> [SOURCE MATERIAL]:
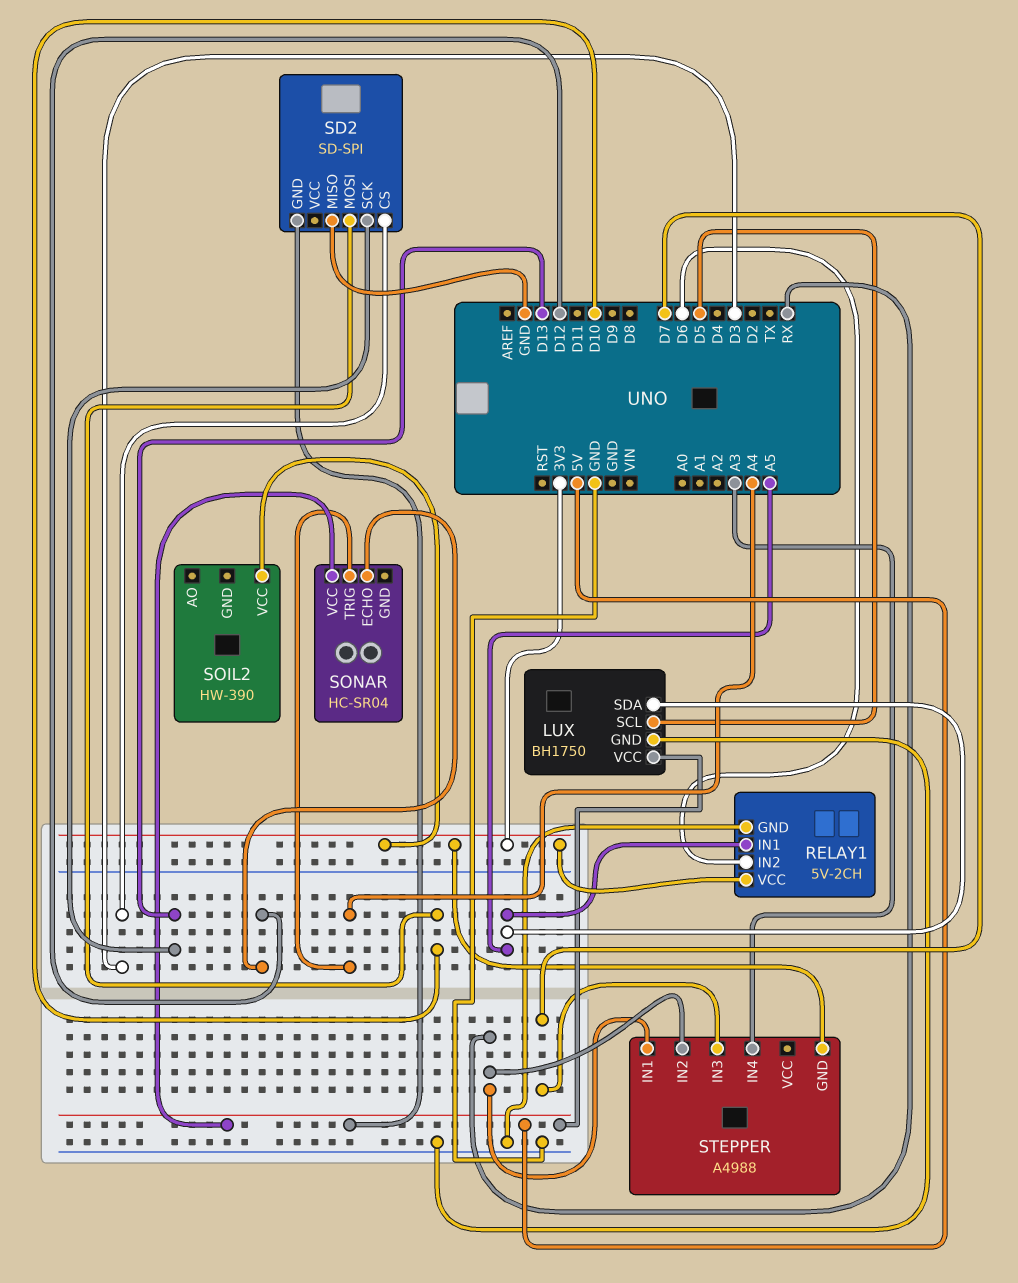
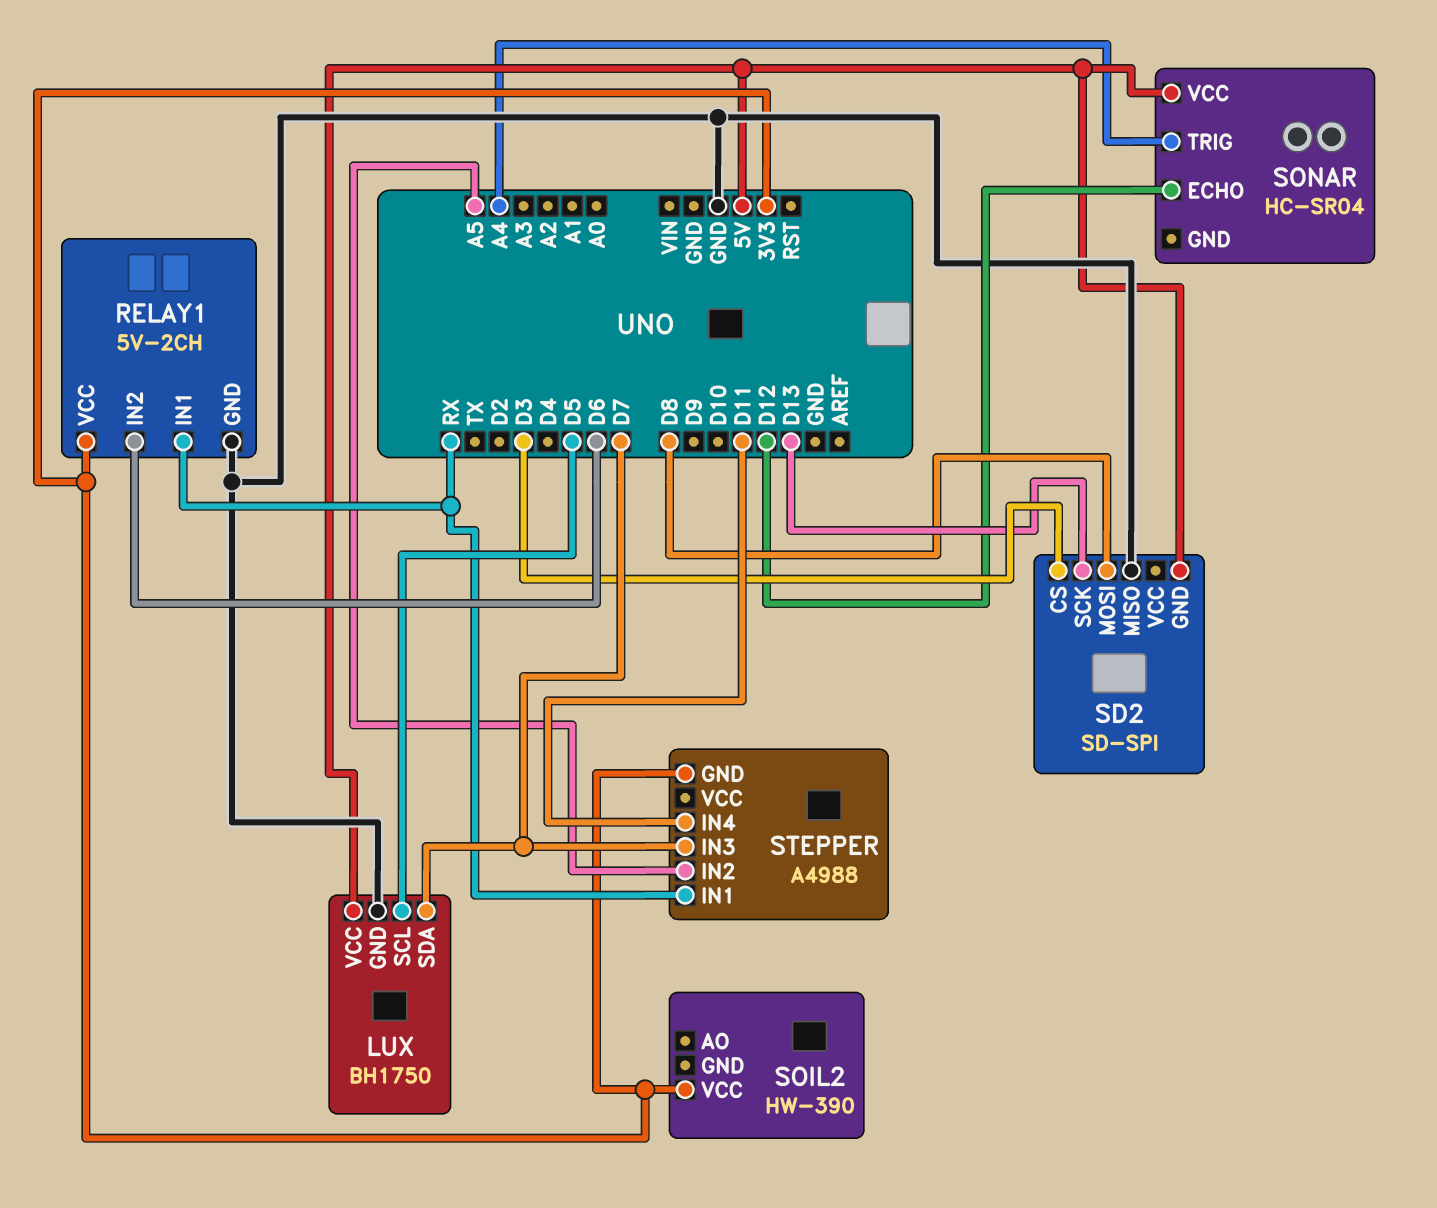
LUX pin SDA: A5 -> D7
RELAY1 pin IN1: A5 -> RX
SD2 pin MOSI: D10 -> D8
STEPPER pin IN2: RX -> A5
STEPPER pin IN4: A3 -> D11

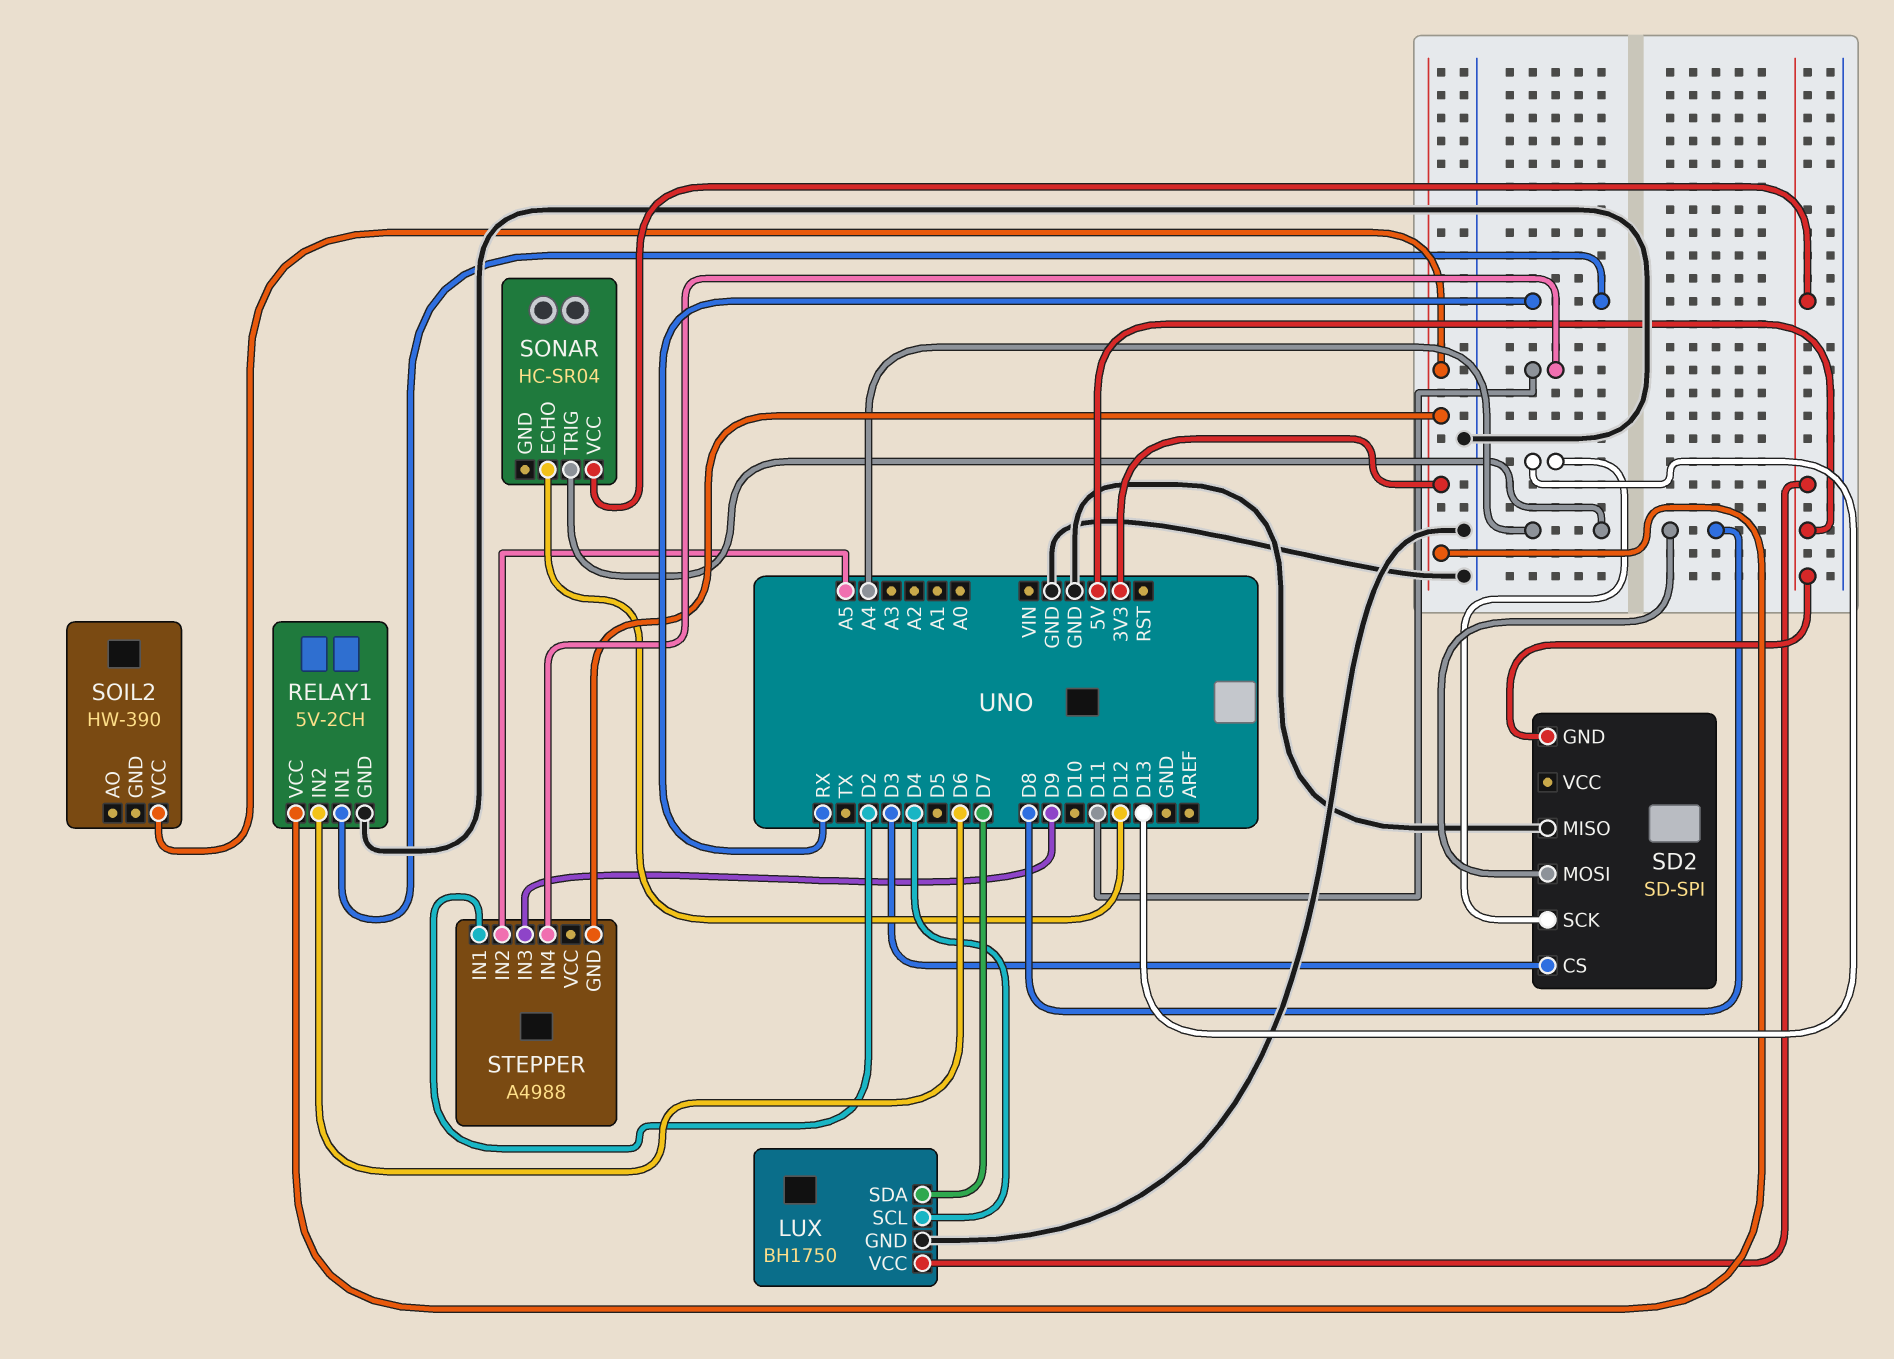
LUX pin SCL: D5 -> D4
STEPPER pin IN1: RX -> D2
STEPPER pin IN3: D7 -> D9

> [GOAL OF THE EXERCISE]: Please reproduce the records above exactly, omitting every picture.

> [WRITTEN REPLY]:
LUX pin SDA: A5 -> D7
RELAY1 pin IN1: A5 -> RX
SD2 pin MOSI: D10 -> D8
STEPPER pin IN2: RX -> A5
STEPPER pin IN4: A3 -> D11

LUX pin SCL: D5 -> D4
STEPPER pin IN1: RX -> D2
STEPPER pin IN3: D7 -> D9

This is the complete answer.